= DATA PROVIDED =
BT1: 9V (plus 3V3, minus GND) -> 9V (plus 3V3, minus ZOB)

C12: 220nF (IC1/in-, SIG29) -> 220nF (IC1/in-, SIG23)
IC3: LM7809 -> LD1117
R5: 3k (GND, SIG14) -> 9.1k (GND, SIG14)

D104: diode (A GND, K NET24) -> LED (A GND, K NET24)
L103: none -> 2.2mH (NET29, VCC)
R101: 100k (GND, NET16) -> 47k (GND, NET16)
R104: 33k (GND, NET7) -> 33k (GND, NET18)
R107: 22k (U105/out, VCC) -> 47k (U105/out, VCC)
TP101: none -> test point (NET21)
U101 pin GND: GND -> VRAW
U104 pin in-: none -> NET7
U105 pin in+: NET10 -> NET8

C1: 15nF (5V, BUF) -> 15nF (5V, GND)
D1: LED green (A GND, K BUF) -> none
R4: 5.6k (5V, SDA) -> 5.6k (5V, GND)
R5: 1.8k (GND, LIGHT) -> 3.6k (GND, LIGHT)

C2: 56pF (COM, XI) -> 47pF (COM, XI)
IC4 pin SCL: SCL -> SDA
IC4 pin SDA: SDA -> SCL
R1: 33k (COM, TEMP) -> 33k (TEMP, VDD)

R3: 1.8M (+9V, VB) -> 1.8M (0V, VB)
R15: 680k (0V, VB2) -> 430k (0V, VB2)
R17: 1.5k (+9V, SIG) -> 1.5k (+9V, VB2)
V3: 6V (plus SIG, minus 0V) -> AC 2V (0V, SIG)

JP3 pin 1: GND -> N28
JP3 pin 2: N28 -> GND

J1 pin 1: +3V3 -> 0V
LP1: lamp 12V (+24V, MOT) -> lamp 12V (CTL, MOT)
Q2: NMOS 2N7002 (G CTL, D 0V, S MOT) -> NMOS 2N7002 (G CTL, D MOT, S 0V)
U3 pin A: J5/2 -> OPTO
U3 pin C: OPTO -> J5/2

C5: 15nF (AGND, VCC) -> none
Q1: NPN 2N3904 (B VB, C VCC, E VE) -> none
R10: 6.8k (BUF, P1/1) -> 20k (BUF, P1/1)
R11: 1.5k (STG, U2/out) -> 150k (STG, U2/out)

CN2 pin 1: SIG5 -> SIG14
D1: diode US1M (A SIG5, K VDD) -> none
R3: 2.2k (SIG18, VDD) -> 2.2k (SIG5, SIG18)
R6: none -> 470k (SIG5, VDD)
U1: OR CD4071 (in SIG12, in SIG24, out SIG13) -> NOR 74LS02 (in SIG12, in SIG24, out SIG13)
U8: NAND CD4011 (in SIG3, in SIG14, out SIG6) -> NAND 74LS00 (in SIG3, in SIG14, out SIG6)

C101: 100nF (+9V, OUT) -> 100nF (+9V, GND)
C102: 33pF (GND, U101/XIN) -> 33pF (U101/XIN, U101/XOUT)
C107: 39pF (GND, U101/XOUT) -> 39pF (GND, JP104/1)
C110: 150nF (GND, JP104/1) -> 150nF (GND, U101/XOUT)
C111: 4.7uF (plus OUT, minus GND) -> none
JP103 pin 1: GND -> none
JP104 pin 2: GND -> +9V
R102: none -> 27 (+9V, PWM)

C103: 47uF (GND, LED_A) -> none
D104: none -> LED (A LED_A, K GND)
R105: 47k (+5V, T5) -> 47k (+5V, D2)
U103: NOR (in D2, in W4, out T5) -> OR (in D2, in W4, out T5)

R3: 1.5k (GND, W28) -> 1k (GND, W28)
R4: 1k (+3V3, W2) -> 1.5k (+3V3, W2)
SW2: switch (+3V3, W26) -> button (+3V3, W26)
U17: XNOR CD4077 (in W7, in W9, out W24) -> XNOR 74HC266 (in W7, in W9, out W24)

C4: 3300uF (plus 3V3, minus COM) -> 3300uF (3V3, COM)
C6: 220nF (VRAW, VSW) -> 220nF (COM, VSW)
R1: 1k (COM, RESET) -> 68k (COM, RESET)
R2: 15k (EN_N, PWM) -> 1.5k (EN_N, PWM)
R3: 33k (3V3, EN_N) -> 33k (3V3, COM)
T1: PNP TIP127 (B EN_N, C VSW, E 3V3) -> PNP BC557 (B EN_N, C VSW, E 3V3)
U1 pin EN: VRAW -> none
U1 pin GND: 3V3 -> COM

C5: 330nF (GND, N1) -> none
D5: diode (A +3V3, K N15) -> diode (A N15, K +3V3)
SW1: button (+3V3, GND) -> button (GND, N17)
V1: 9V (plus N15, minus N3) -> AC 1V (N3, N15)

= WORK TASK =
Reply with every line of the material above, unaltered.

= WRITTEN REPLY =
BT1: 9V (plus 3V3, minus GND) -> 9V (plus 3V3, minus ZOB)

C12: 220nF (IC1/in-, SIG29) -> 220nF (IC1/in-, SIG23)
IC3: LM7809 -> LD1117
R5: 3k (GND, SIG14) -> 9.1k (GND, SIG14)

D104: diode (A GND, K NET24) -> LED (A GND, K NET24)
L103: none -> 2.2mH (NET29, VCC)
R101: 100k (GND, NET16) -> 47k (GND, NET16)
R104: 33k (GND, NET7) -> 33k (GND, NET18)
R107: 22k (U105/out, VCC) -> 47k (U105/out, VCC)
TP101: none -> test point (NET21)
U101 pin GND: GND -> VRAW
U104 pin in-: none -> NET7
U105 pin in+: NET10 -> NET8

C1: 15nF (5V, BUF) -> 15nF (5V, GND)
D1: LED green (A GND, K BUF) -> none
R4: 5.6k (5V, SDA) -> 5.6k (5V, GND)
R5: 1.8k (GND, LIGHT) -> 3.6k (GND, LIGHT)

C2: 56pF (COM, XI) -> 47pF (COM, XI)
IC4 pin SCL: SCL -> SDA
IC4 pin SDA: SDA -> SCL
R1: 33k (COM, TEMP) -> 33k (TEMP, VDD)

R3: 1.8M (+9V, VB) -> 1.8M (0V, VB)
R15: 680k (0V, VB2) -> 430k (0V, VB2)
R17: 1.5k (+9V, SIG) -> 1.5k (+9V, VB2)
V3: 6V (plus SIG, minus 0V) -> AC 2V (0V, SIG)

JP3 pin 1: GND -> N28
JP3 pin 2: N28 -> GND

J1 pin 1: +3V3 -> 0V
LP1: lamp 12V (+24V, MOT) -> lamp 12V (CTL, MOT)
Q2: NMOS 2N7002 (G CTL, D 0V, S MOT) -> NMOS 2N7002 (G CTL, D MOT, S 0V)
U3 pin A: J5/2 -> OPTO
U3 pin C: OPTO -> J5/2

C5: 15nF (AGND, VCC) -> none
Q1: NPN 2N3904 (B VB, C VCC, E VE) -> none
R10: 6.8k (BUF, P1/1) -> 20k (BUF, P1/1)
R11: 1.5k (STG, U2/out) -> 150k (STG, U2/out)

CN2 pin 1: SIG5 -> SIG14
D1: diode US1M (A SIG5, K VDD) -> none
R3: 2.2k (SIG18, VDD) -> 2.2k (SIG5, SIG18)
R6: none -> 470k (SIG5, VDD)
U1: OR CD4071 (in SIG12, in SIG24, out SIG13) -> NOR 74LS02 (in SIG12, in SIG24, out SIG13)
U8: NAND CD4011 (in SIG3, in SIG14, out SIG6) -> NAND 74LS00 (in SIG3, in SIG14, out SIG6)

C101: 100nF (+9V, OUT) -> 100nF (+9V, GND)
C102: 33pF (GND, U101/XIN) -> 33pF (U101/XIN, U101/XOUT)
C107: 39pF (GND, U101/XOUT) -> 39pF (GND, JP104/1)
C110: 150nF (GND, JP104/1) -> 150nF (GND, U101/XOUT)
C111: 4.7uF (plus OUT, minus GND) -> none
JP103 pin 1: GND -> none
JP104 pin 2: GND -> +9V
R102: none -> 27 (+9V, PWM)

C103: 47uF (GND, LED_A) -> none
D104: none -> LED (A LED_A, K GND)
R105: 47k (+5V, T5) -> 47k (+5V, D2)
U103: NOR (in D2, in W4, out T5) -> OR (in D2, in W4, out T5)

R3: 1.5k (GND, W28) -> 1k (GND, W28)
R4: 1k (+3V3, W2) -> 1.5k (+3V3, W2)
SW2: switch (+3V3, W26) -> button (+3V3, W26)
U17: XNOR CD4077 (in W7, in W9, out W24) -> XNOR 74HC266 (in W7, in W9, out W24)

C4: 3300uF (plus 3V3, minus COM) -> 3300uF (3V3, COM)
C6: 220nF (VRAW, VSW) -> 220nF (COM, VSW)
R1: 1k (COM, RESET) -> 68k (COM, RESET)
R2: 15k (EN_N, PWM) -> 1.5k (EN_N, PWM)
R3: 33k (3V3, EN_N) -> 33k (3V3, COM)
T1: PNP TIP127 (B EN_N, C VSW, E 3V3) -> PNP BC557 (B EN_N, C VSW, E 3V3)
U1 pin EN: VRAW -> none
U1 pin GND: 3V3 -> COM

C5: 330nF (GND, N1) -> none
D5: diode (A +3V3, K N15) -> diode (A N15, K +3V3)
SW1: button (+3V3, GND) -> button (GND, N17)
V1: 9V (plus N15, minus N3) -> AC 1V (N3, N15)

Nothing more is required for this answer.